● TASK DETAILS:
Count up the lines in the listing below that hold "degrees", and answer with the total alone.

● GIVEN RECORDS:
============

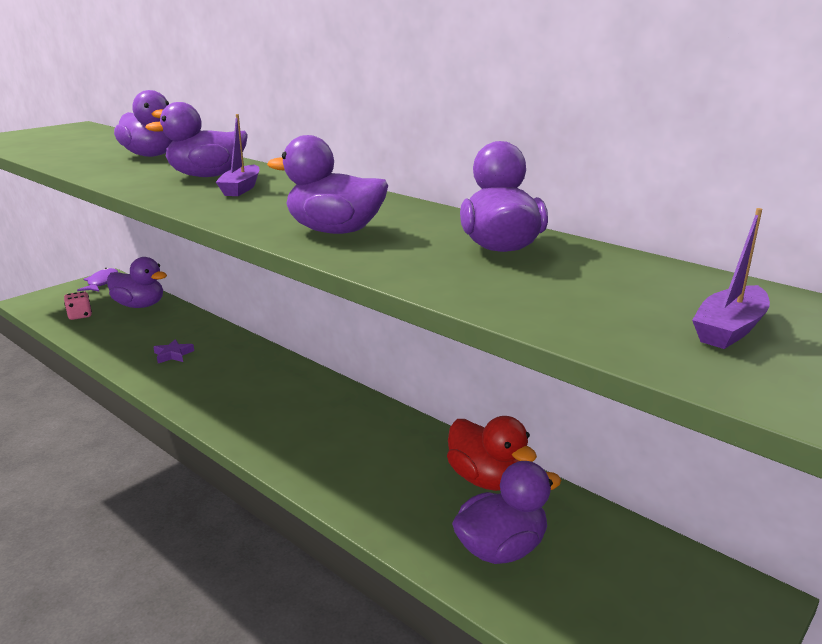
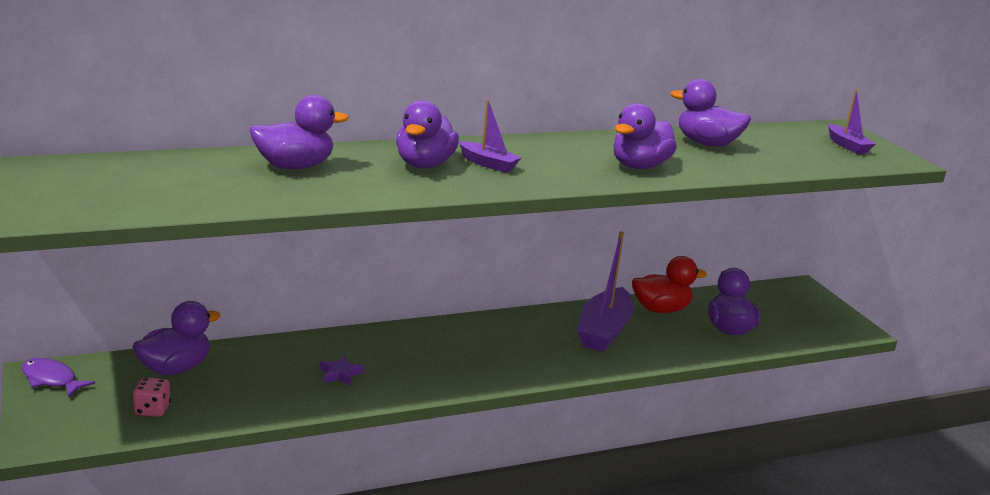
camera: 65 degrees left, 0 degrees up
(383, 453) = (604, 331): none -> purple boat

============

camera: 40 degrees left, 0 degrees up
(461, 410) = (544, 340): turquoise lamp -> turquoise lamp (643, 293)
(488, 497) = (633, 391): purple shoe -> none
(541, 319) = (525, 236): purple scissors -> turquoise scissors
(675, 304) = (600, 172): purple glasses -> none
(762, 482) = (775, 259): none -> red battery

============

● ANSWER TO THIS TASK:
2